Extracted data entries:
= Beginning of Section =

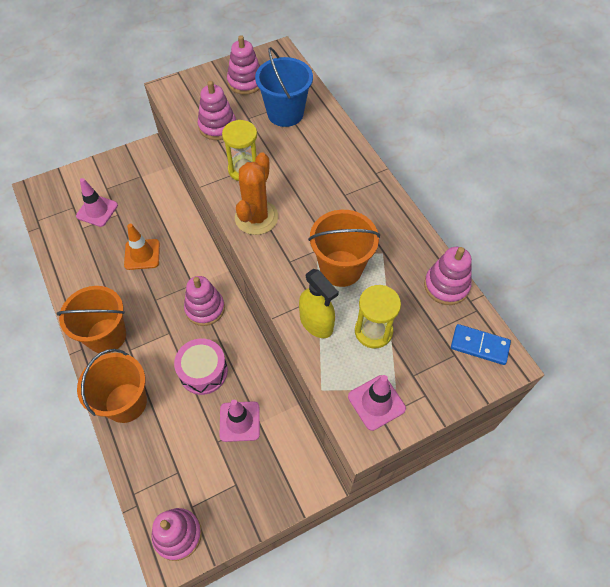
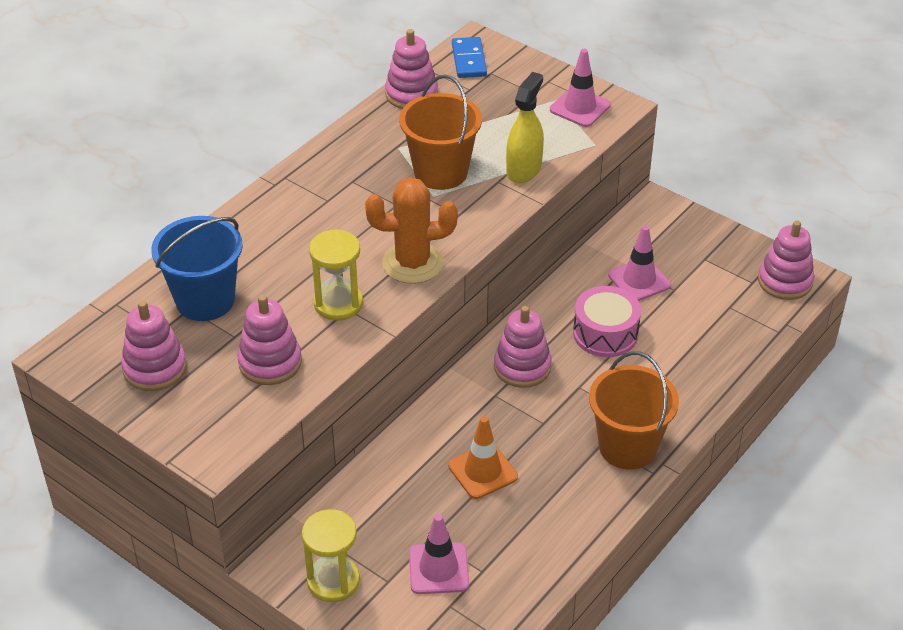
camera: 115 degrees left, 15 degrees down
(126, 402) = (693, 385): orange bucket -> none
(373, 331) = (504, 129): yellow hourglass -> yellow hourglass (333, 581)

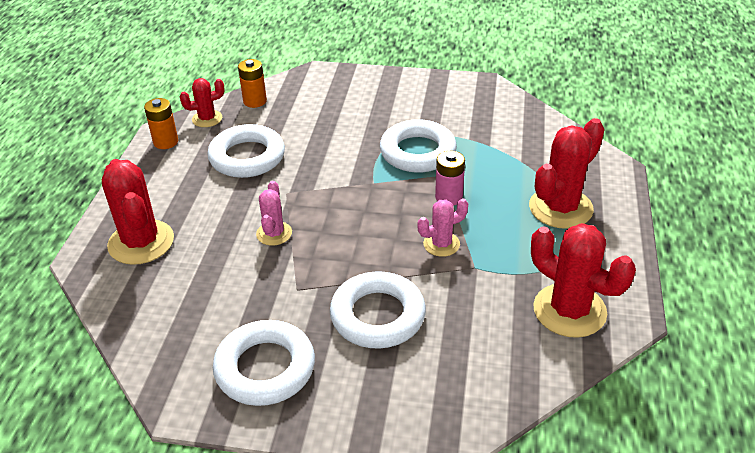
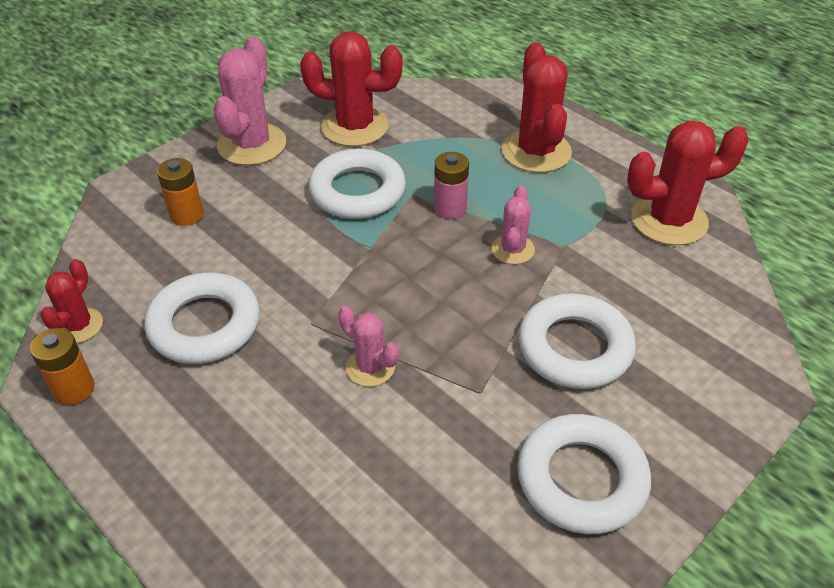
camera: 55 degrees left, 5 degrees up
(141, 242) = (255, 506): red cactus -> red cactus (355, 126)
(255, 101) = (103, 266): orange battery -> orange battery (186, 215)
(409, 92) = (252, 144): none -> pink cactus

= End of Section =

> Problem statement
Transcribe exactly, and only, the lines from the one containing "(126, 402) = (693, 385): orange" through the last line of the records above, both included; leave out the pictures.

> Response area
(126, 402) = (693, 385): orange bucket -> none
(373, 331) = (504, 129): yellow hourglass -> yellow hourglass (333, 581)

camera: 55 degrees left, 5 degrees up
(141, 242) = (255, 506): red cactus -> red cactus (355, 126)
(255, 101) = (103, 266): orange battery -> orange battery (186, 215)
(409, 92) = (252, 144): none -> pink cactus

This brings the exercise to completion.